TASK DIRECTIONS - Please count the lines in the items below that contain the string "stopTrillSpan" and reply with only that number.

SUPPLIED INFORMATION -
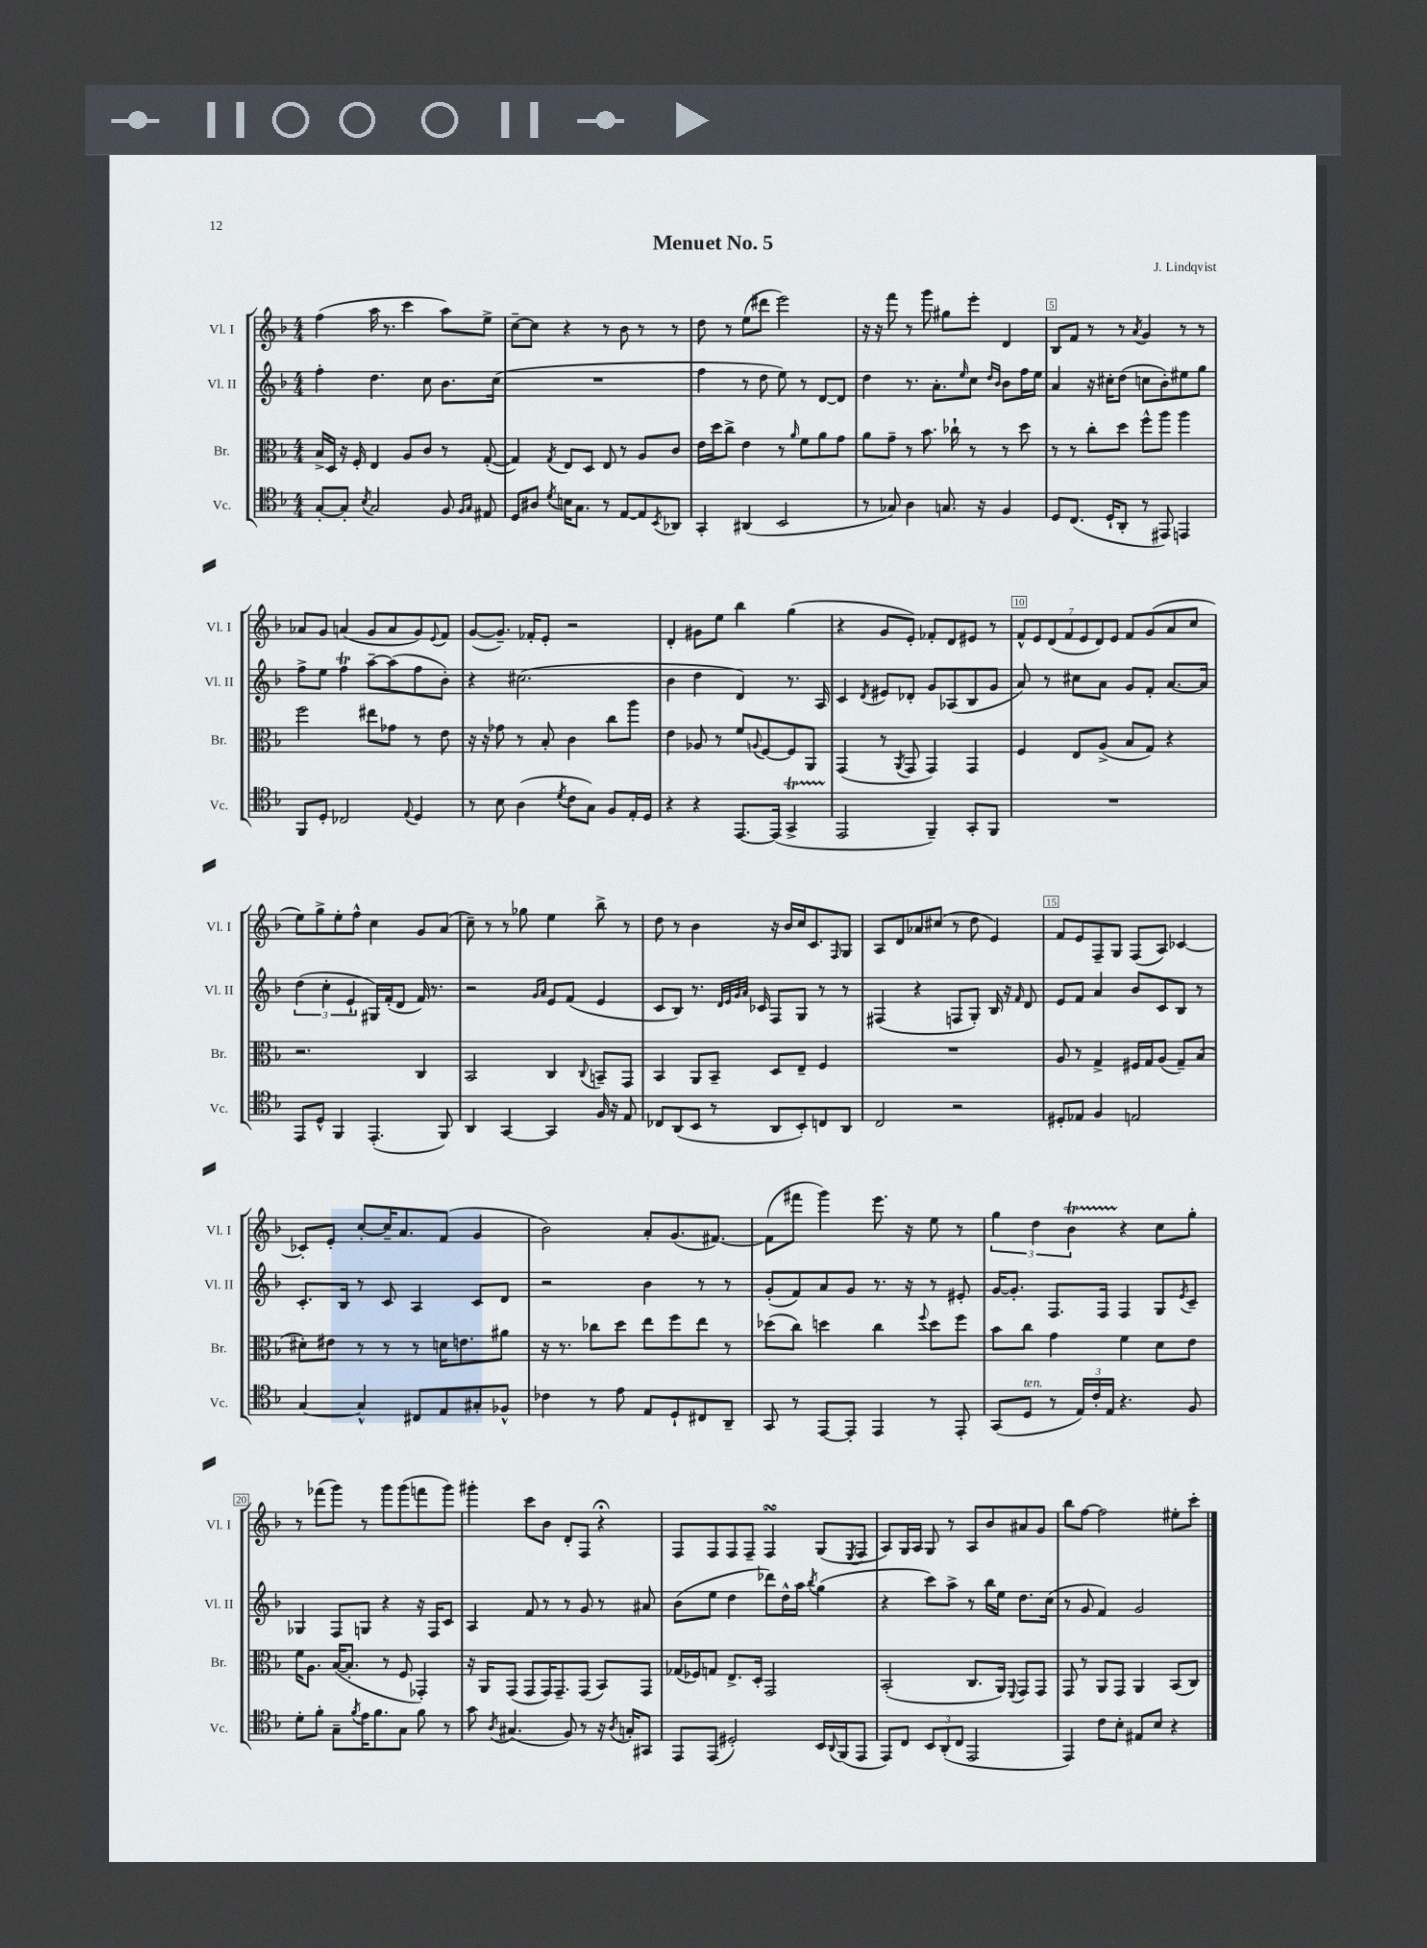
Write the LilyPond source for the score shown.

\header { title = "Menuet No. 5" composer = "J. Lindqvist" }
<<
\new StaffGroup <<
\new Staff = "s0" \with { instrumentName = "Vl. I" shortInstrumentName = "Vl. I" } {
    \clef treble \key f \major \numericTimeSignature \time 4/4
    f''4( a''16 r8. c'''4 a''8) e''8-> |
    c''8~-- c''8 r4 r8 bes'8 r8 r8 |
    d''8 r8 e''8( dis'''8 e'''2) |
    r16 r16 f'''8 r8 g'''8 gis''8 e'''8-. d'4 |
    bes8 f'8 r8 r8 \acciaccatura { a'8 } g'4 r8 r8 |
    aes'8 g'8 a'4( g'8 a'8 g'8) \appoggiatura { e'8 } f'8 |
    g'8~( g'8.--) fes'16-. e'8-. r2 |
    d'4-. gis'8 e''8 bes''4 g''4( |
    r4 g'8 e'8-.) fes'8-. d'8 eis'8 r8 |
    \tuplet 7/4 { f'8-^ e'8 d'8( f'8 e'8 d'8) e'8 } f'8 g'8( a'8 c''8 |
    e''8) g''8-> e''8-. f''8-^ c''4 g'8 a'8( |
    c''8--) r8 r8 ges''8 e''4 bes''8-> r8 |
    d''8 r8 bes'4 r16 bes'16 c''16 c'8. \grace { f16 } g8 |
    a8 d'8 aes'8 cis''8( r8 d''8 e'4) |
    f'8 e'8 f8-- g8 f8( a8) ces'4~ |
    ces'8-. e'8-. c''8~-. c''16-- a'8. f'8( g'4 |
    bes'2) a'8-. g'8.( fis'8.~) |
    fis'8( fis'''8 g'''4) e'''8. r16 e''8 r8 |
    \tuplet 3/2 { g''4 d''4 bes'4\startTrillSpan } r4\stopTrillSpan c''8 g''8-. |
    r8 fes'''8( g'''8) r8 g'''8 g'''8( f'''8 g'''8) |
    gis'''4-. c'''8 bes'8 d'8-. f8 r4\fermata |
    f8 f8 f8 f8-- f4\turn g8( \acciaccatura { e8 } f8 |
    a8) g16 a16 g8 r8 a8 bes'8 ais'8 g'8 |
    bes''8 f''8~ f''2 eis''8-. c'''8-. \bar "|." |
}
\new Staff = "s1" \with { instrumentName = "Vl. II" shortInstrumentName = "Vl. II" } {
    \clef treble \key f \major \numericTimeSignature \time 4/4
    f''4-. d''4. c''8 bes'8. c''16( |
    R1 |
    f''4 r8 d''8 e''8) r8 d'8~ d'8 |
    d''4 r8. a'8.-. \grace { e''16 } c''8 \grace { d''16 bes'16 } bes'8 f''16 e''16 |
    a'4 r16 cis''16-. d''8( c''8 bes'8-.) eis''8 g''8 |
    f''8-> e''8 f''4\trill a''8~-- a''8( f''8 bes'8-.) |
    r4 cis''2.( |
    bes'4 d''4 d'4) r8. a16 |
    c'4 \acciaccatura { d'8 } eis'8 des'8-. g'8 aes8( bes8 g'8 |
    a'8) r8 cis''8 a'8 g'8 f'8-. a'8.~ a'16 |
    \tuplet 3/2 { d''4( c''4-. e'4-! } gis16) f'16-.( d'8 f'16) r8. |
    r2 \grace { g'16 a'16 } e'8 f'8( e'4 |
    c'8 bes8) r8. \grace { d'32 e'32 g'32 a'32 } ces'16 f8 g8 r8 r8 |
    fis4( r4 f8 g8-.) bes16 r16 \grace { f'16 } d'8 |
    e'8 f'8 a'4 bes'8 c'8 bes8 r8 |
    c'8.-. bes16 r8 c'8 a4 c'8 d'8 |
    r2 bes'4 r8 r8 |
    g'8-.( f'8) a'8 g'8 r8. r16 r8 eis'8-. |
    g'16~ g'8.-. f8. f16 f4 g8 \acciaccatura { e'8 } c'8-- |
    ges4 f8 g8 r4 r16 f16 c'8 |
    a4 f'8 r8 r8 g'8 r8 ais'8 |
    bes'8( e''8 d''4 des'''8) d''16-^ a''16 \acciaccatura { bes''8 } g''4( |
    r4 c'''8) a''8-> r8 bes''16 e''16 d''8. c''16( |
    r8 g'8 f'4) g'2 \bar "|." |
}
\new Staff = "s2" \with { instrumentName = "Br." shortInstrumentName = "Br." } {
    \clef alto \key f \major \numericTimeSignature \time 4/4
    bes16-> d16 r16 f16-. e4 a8 c'8 r8 g8~-.( |
    g4) \acciaccatura { g8 } e8 d8 e8 r8 a8 c'8 |
    e'16 d''16 c''8-> e'4 r8 \grace { a'16 } f'8 a'8 g'8 |
    a'8 g'8-- r8 bes'8. ces''16-! r8 r8 d''8 |
    r8 r8 c''8-. d''8 f''8-^ a''8 a''4 |
    f''2 eis''8 ges'8 r8 e'8 |
    r16 r16 ges'8 r8 bes8-. c'4 c''8 a''8 |
    e'4 aes8 r8 f'8 \appoggiatura { a8 } f8~ f8 a,8 |
    g,4( r8 \acciaccatura { a,8 } g,8 g,4) g,4 |
    f4 e8 a8->( bes8 g8) r4 |
    r2. c4 |
    bes,2 c4 \appoggiatura { c8 } b,8-- g,8 |
    bes,4 a,8 bes,8-- d8 e8-- f4 |
    R1 |
    a8 r8 g4-> fis16 g16 a8( g8--) bes8( |
    dis'8-.) eis'8 r8 r8 r8 d'16 e'8. ais'8 |
    r16 r8. ces''8 d''8 e''8 f''8 e''8 r8 |
    des''8( c''8) d''4 c''4 \appoggiatura { f''8 } d''8 f''8 |
    bes'8 c''8 g'4 f'4 d'8 e'8 |
    f'16 a8. bes16~( bes8.-. r8 f8 ges,4-.) |
    r16 a,16 g,8( g,8 g,16) g,8.-- g,8( bes,8) g,8 |
    ges16( fes16) g8 e8.-> d16-. g,2 |
    bes,2-.( c8. a,16) \appoggiatura { f,8 } g,8 g,8 |
    g,8 r8 a,8 g,8 a,4 bes,8( c8) \bar "|." |
}
\new Staff = "s3" \with { instrumentName = "Vc." shortInstrumentName = "Vc." } {
    \clef tenor \key f \major \numericTimeSignature \time 4/4
    g8~-. g8-. \acciaccatura { bes8 } g2 f8 \grace { f16 g16 } eis8 |
    d8 ais8 \acciaccatura { d'8 } b16 g8. r8 e8~ e8 \acciaccatura { bes,8 } aes,8 |
    g,4-. ais,4( bes,2 |
    r8 ges8) a4 g8. r16 f4 |
    d8 c8.( d16-! a,8-. r8 eis,8) e,4 |
    f,8 d8-. ces2 \appoggiatura { e8 } d4 |
    r8 bes8 a4( \acciaccatura { d'8 } c'8 g8) f8 e16-. d16 |
    r4 r4 e,8.~ e,16( g,4->\startTrillSpan |
    e,2\stopTrillSpan f,4--) g,8-. f,8 |
    R1 |
    e,8 d8-^ f,4 e,4.-.( f,8) |
    a,4 g,4~ g,4 f16 r16 e8 |
    ces8 a,8( bes,8 r8 a,8 bes,8-.) c8 a,8 |
    c2 r2 |
    dis8-. ees8 f4 e2 |
    g4~ g4-^ cis8 e8 gis8-. fes8-^ |
    ces'4 r8 e'8 e8 d8-! cis8 a,8-- |
    g,8 r8 e,8~ e,8-. e,4 r8 e,8-. |
    g,8( d8^\markup { \italic "ten." } r8 \tuplet 3/2 { e16) c'16-. e16 } r4. f8 |
    d'8-. f'8-. g8-- \acciaccatura { f'8 } e'16 f'8. g8 f'8 r8 |
    g'8 \acciaccatura { a8 } gis4.( f8) r8 r16 \acciaccatura { a8 } g16-. gis,8 |
    e,8 e,8( dis2-.) bes,16 \appoggiatura { a,8 } f,16( e,8 |
    e,8) c8 \tuplet 3/2 { bes,8 a,8-.( c8 } e,2 |
    e,4) c'8 bes8-. eis8 bes8 r4 \bar "|." |
}
>>
>>
\layout { \context { \Score \override BarNumber.break-visibility = ##(#f #t #t) barNumberVisibility = #(every-nth-bar-number-visible 5) \override BarNumber.stencil = #(make-stencil-boxer 0.1 0.3 ly:text-interface::print) } }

RESPONSE FOR THIS EXERCISE - 2